Extracted data:
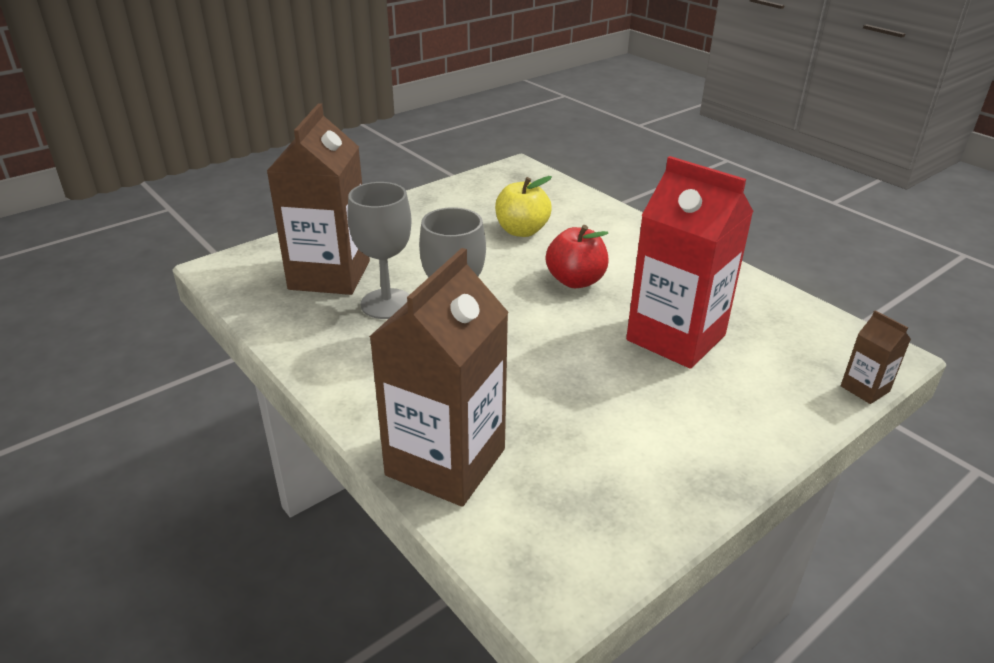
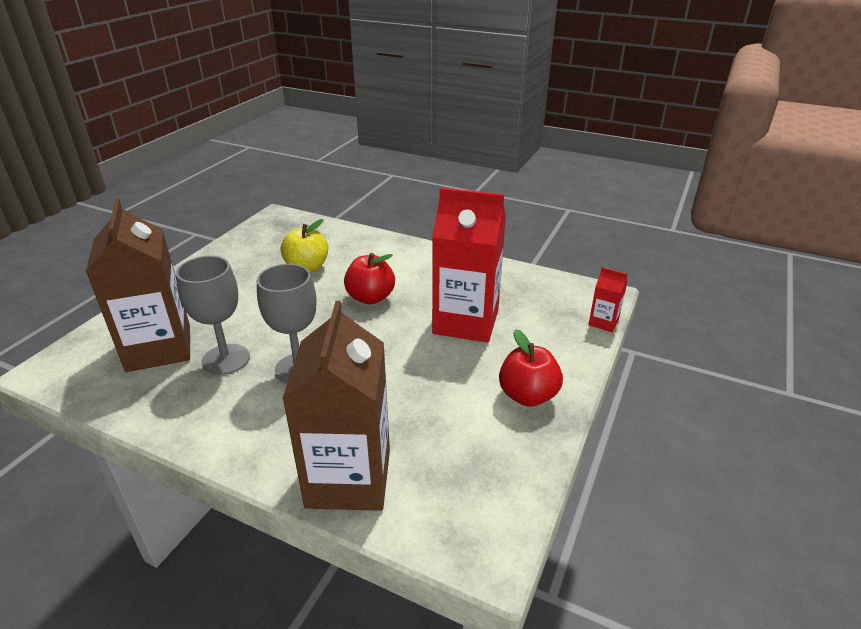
camera: 25 degrees left, 0 degrees up
brown carton [841,310,911,404] -> red carton [588,267,628,332]
none -> red apple [499,329,563,407]

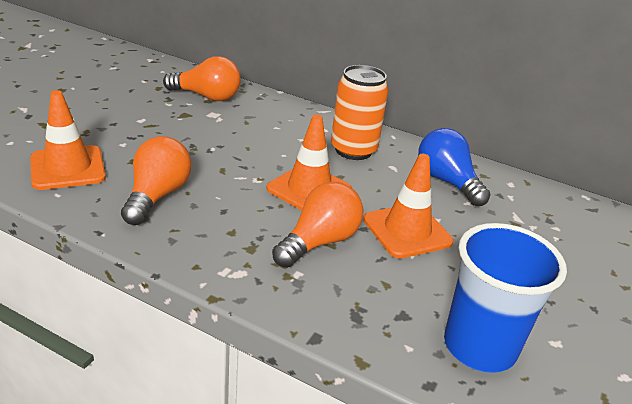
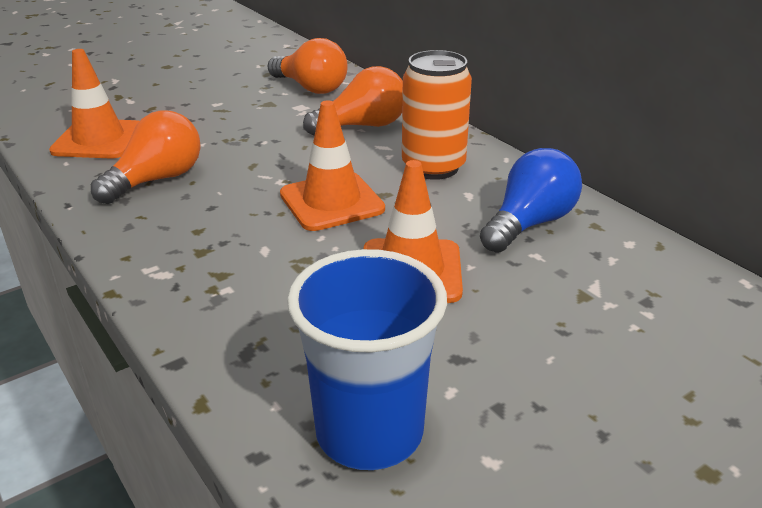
camera: 30 degrees right, 0 degrees up
orange light bulb [272,182,364,268] -> orange light bulb moved to [303,66,403,136]
blue light bulb [418,128,490,206] -> blue light bulb turned 45 degrees clockwise [480,148,582,253]

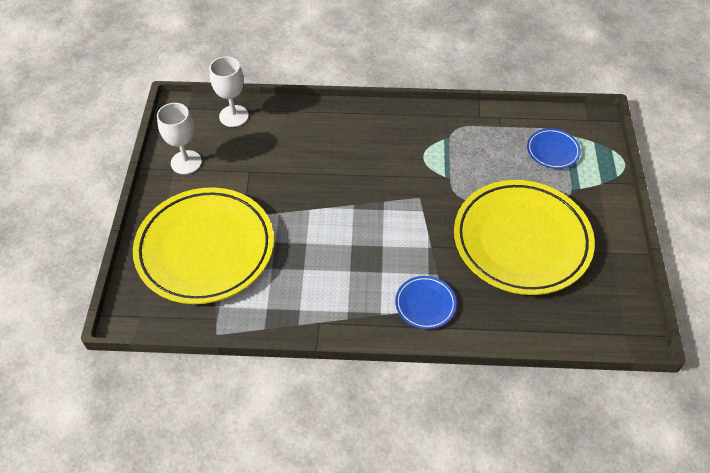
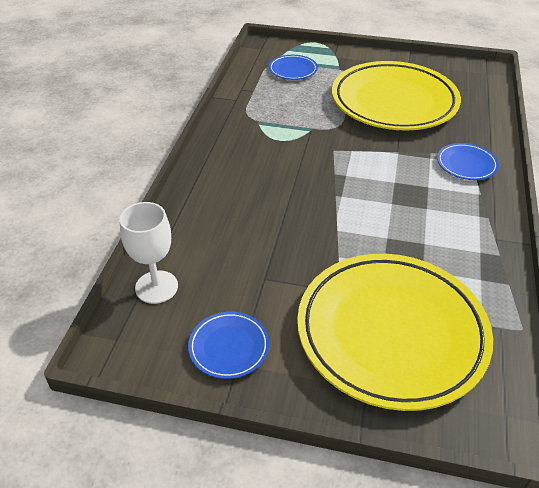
camera: 80 degrees left, 10 degrees down
white goblet [157,103,202,174] -> blue plate [188,312,269,379]

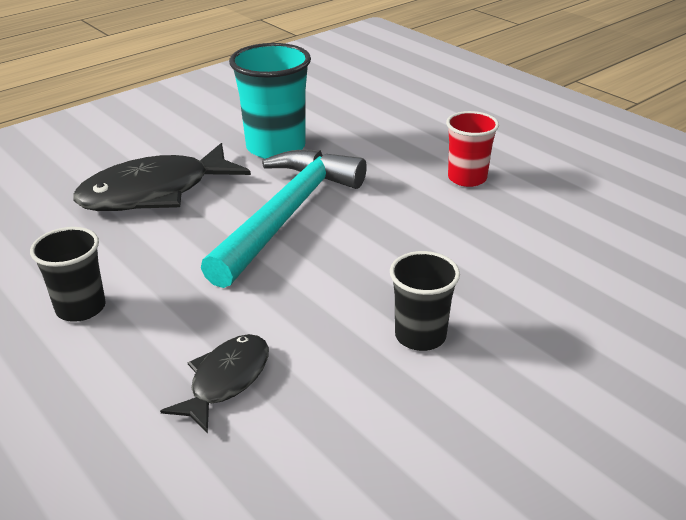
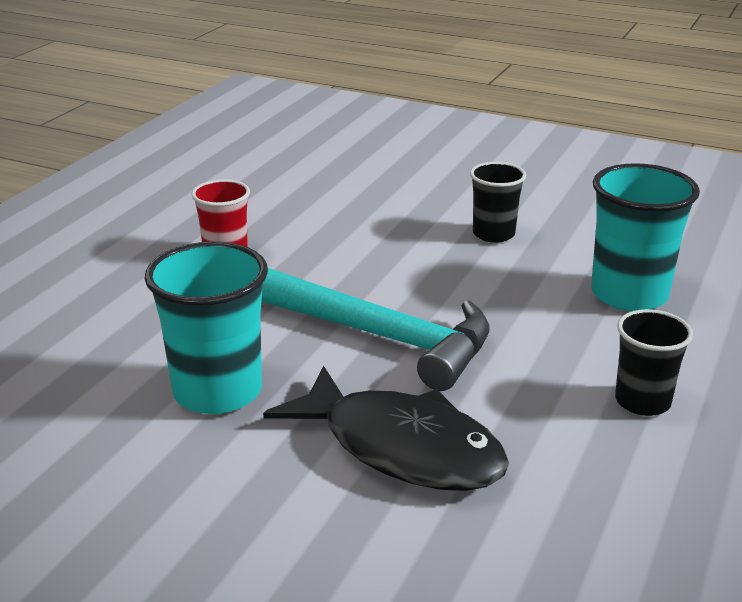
camera: 115 degrees left, 5 degrees down
black fish [160,334,269,433] -> turquoise cup [591,163,700,311]
turquoise hammer [201,150,367,288] -> turquoise hammer turned 150 degrees counterclockwise [261,268,490,391]

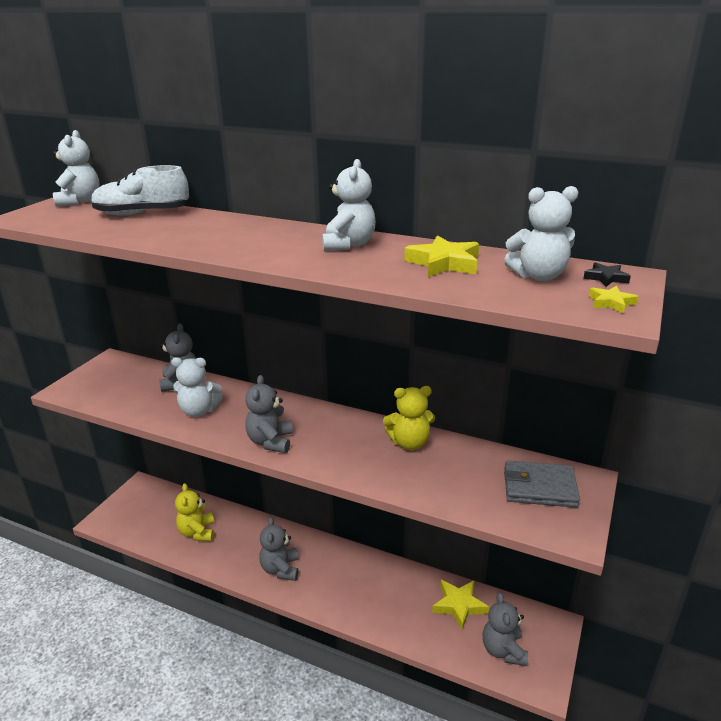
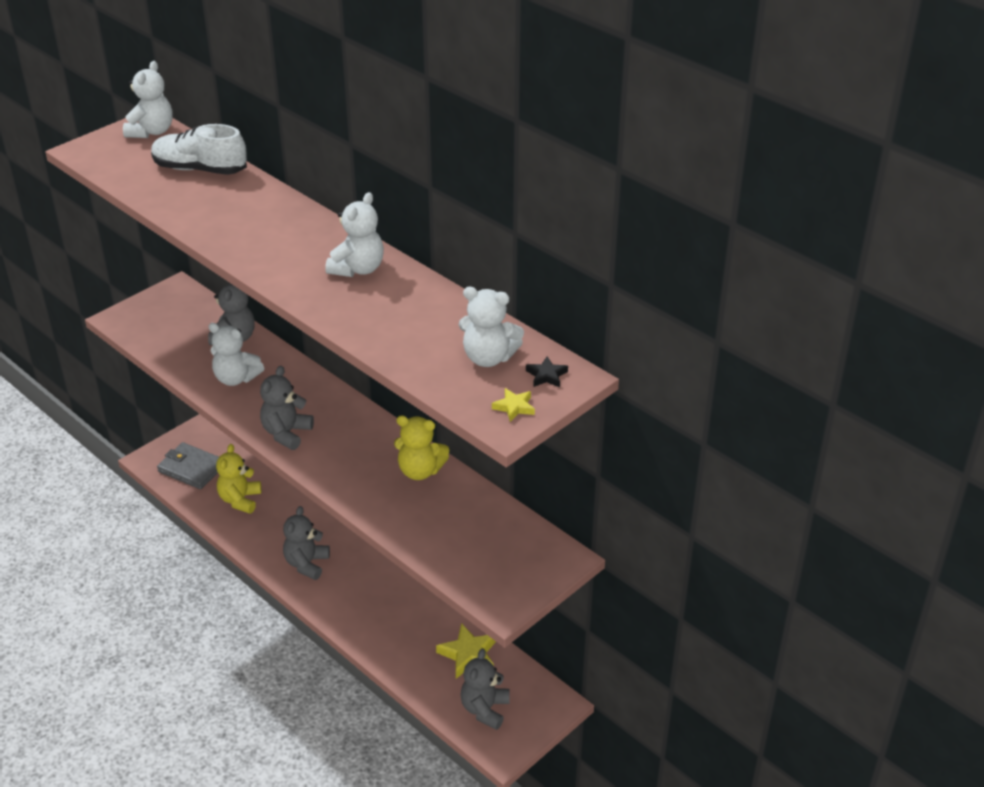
camera: 20 degrees right, 10 degrees up
yellow star [405,235,479,277] -> none
grey wallet [504,461,580,508] -> grey wallet moved to [157,442,219,489]

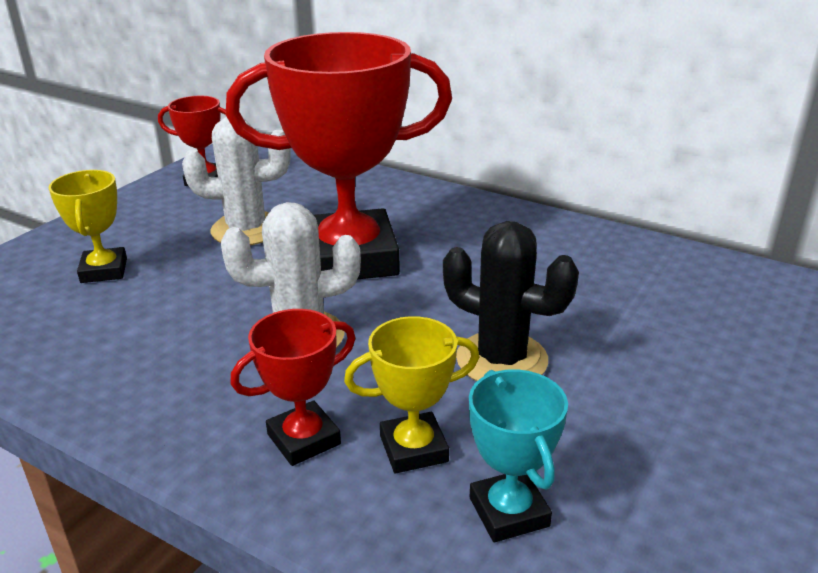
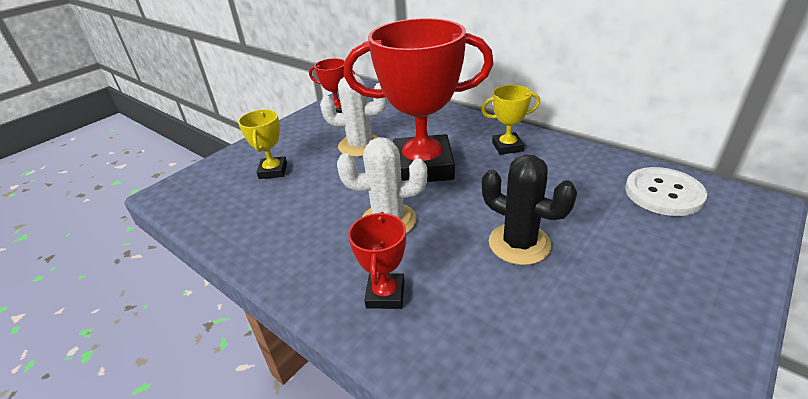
camera: 10 degrees right, 5 degrees up
red trophy [230,309,355,466] -> red trophy turned 60 degrees counterclockwise [348,212,406,309]
yellow trophy [344,316,479,473] -> yellow trophy moved to [481,85,540,155]
turquoise trophy [469,369,568,542] -> none
none -> white button [625,167,707,216]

Task directions: Give the number of lines in the records that contain the string "counterclockwise", and write nothing besides that number.

Response area: 2